(Requirement) Leaving out all images, return the entries below exactly.

══════

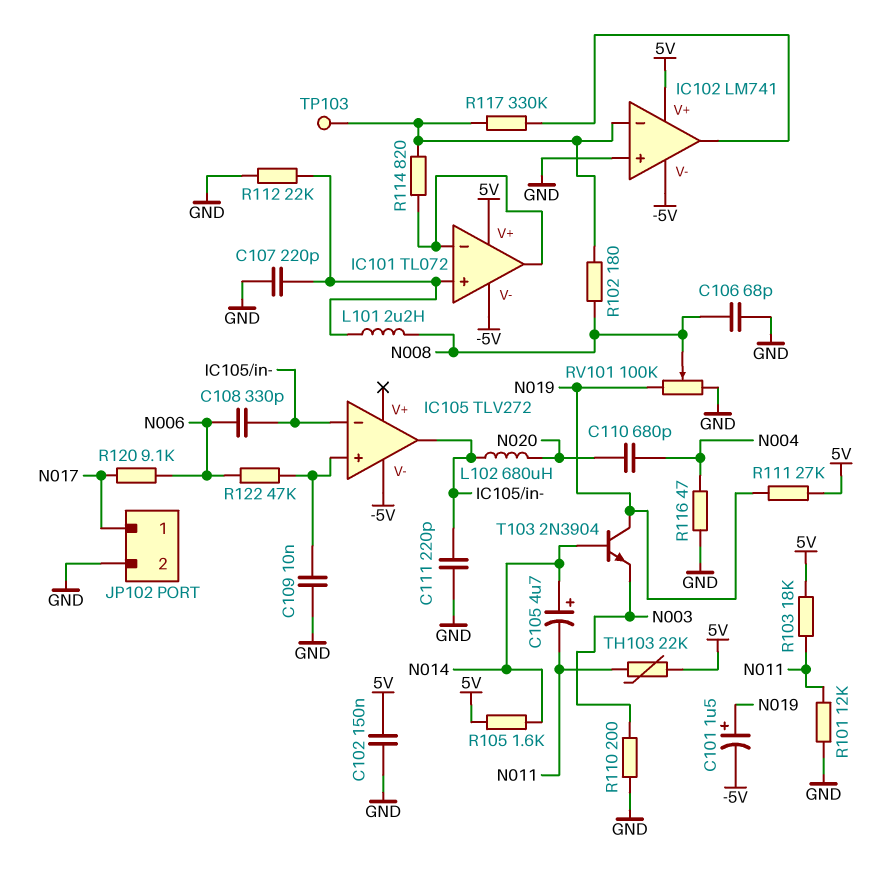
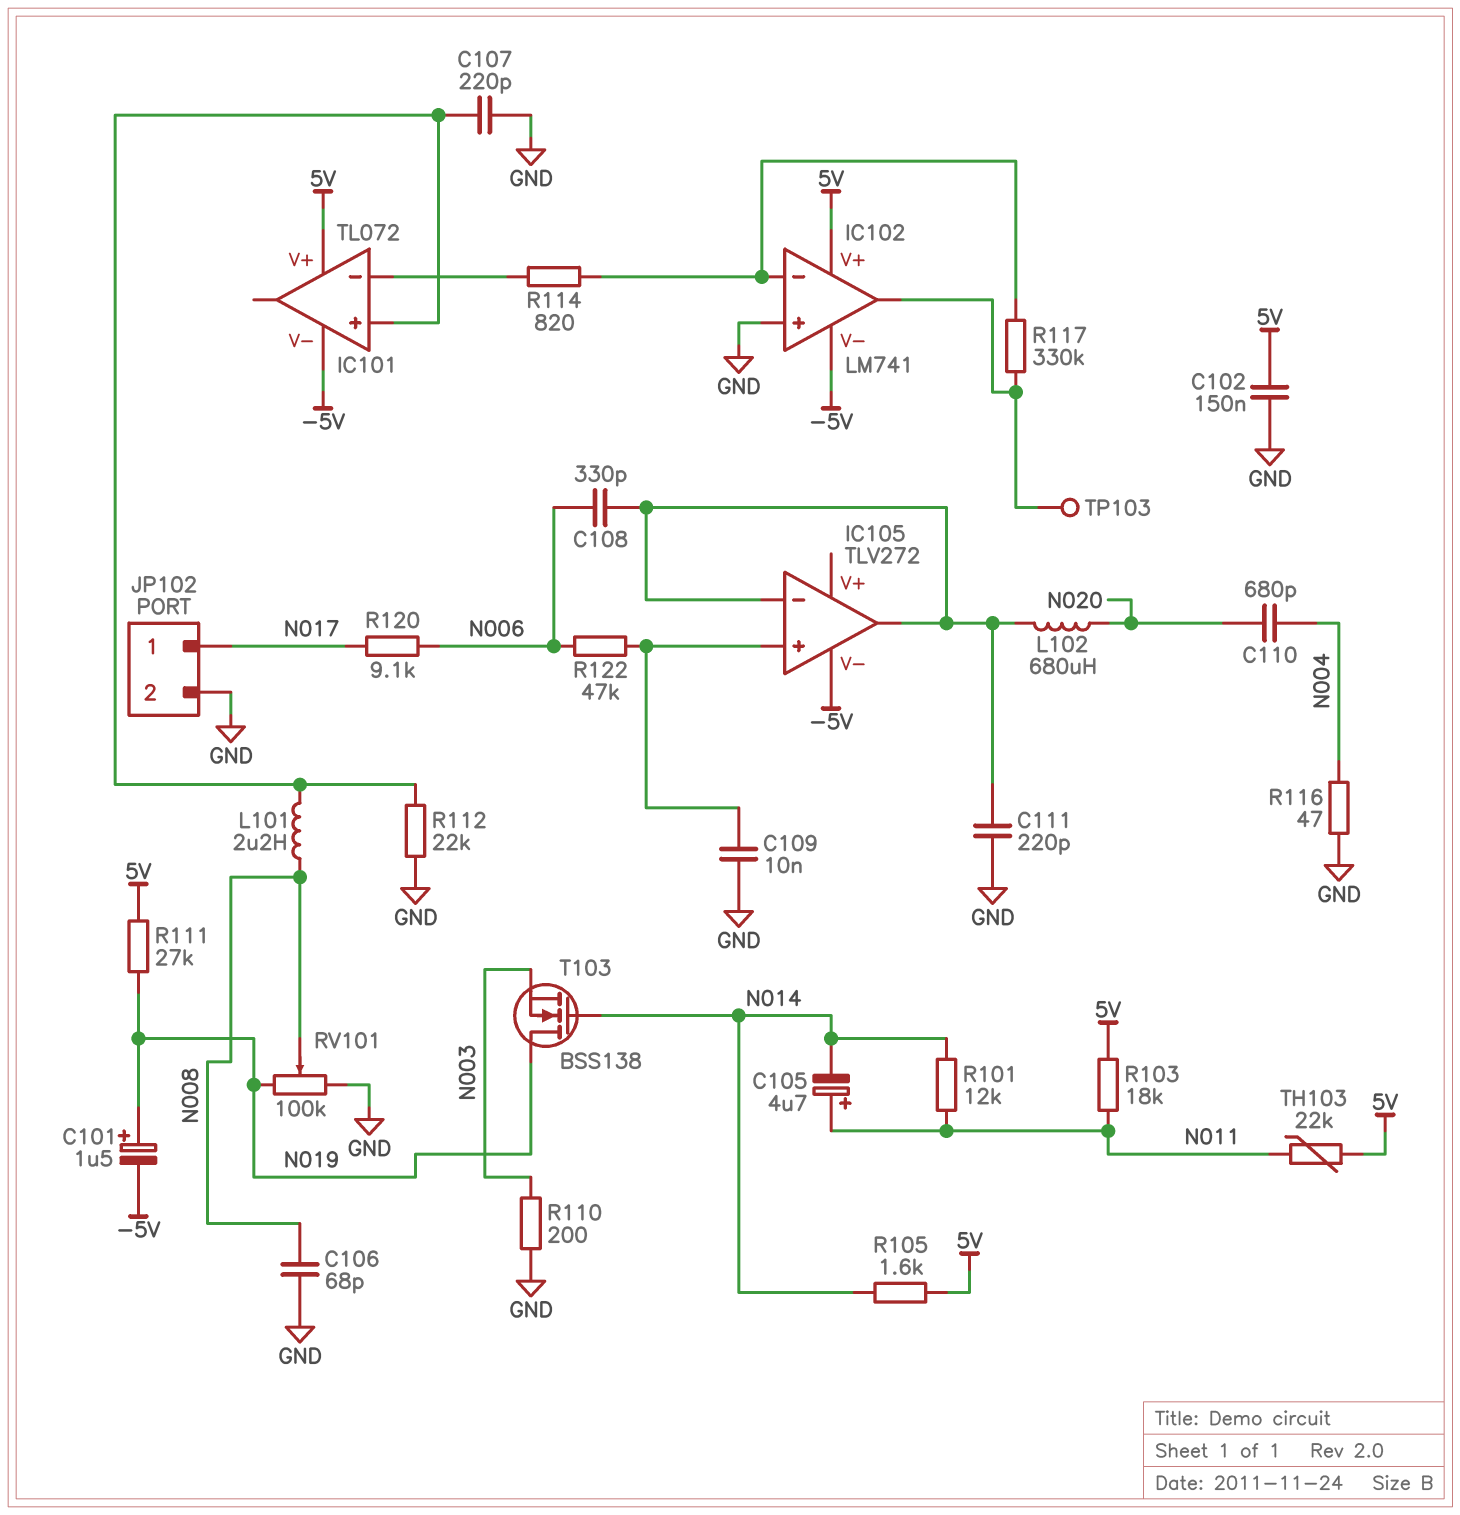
C105: 4.7uF (plus N014, minus N011) -> 4.7uF (plus N011, minus N014)
IC101 pin out: IC101/in- -> none
R101: 12k (GND, N011) -> 12k (N011, N014)
R102: 180 (IC102/in-, N008) -> none
T103: NPN 2N3904 (B N014, C N019, E N003) -> NMOS BSS138 (G N014, D N019, S N003)
TP103: test point (IC102/in-) -> test point (IC102/out)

══════

(Final answer)
C105: 4.7uF (plus N014, minus N011) -> 4.7uF (plus N011, minus N014)
IC101 pin out: IC101/in- -> none
R101: 12k (GND, N011) -> 12k (N011, N014)
R102: 180 (IC102/in-, N008) -> none
T103: NPN 2N3904 (B N014, C N019, E N003) -> NMOS BSS138 (G N014, D N019, S N003)
TP103: test point (IC102/in-) -> test point (IC102/out)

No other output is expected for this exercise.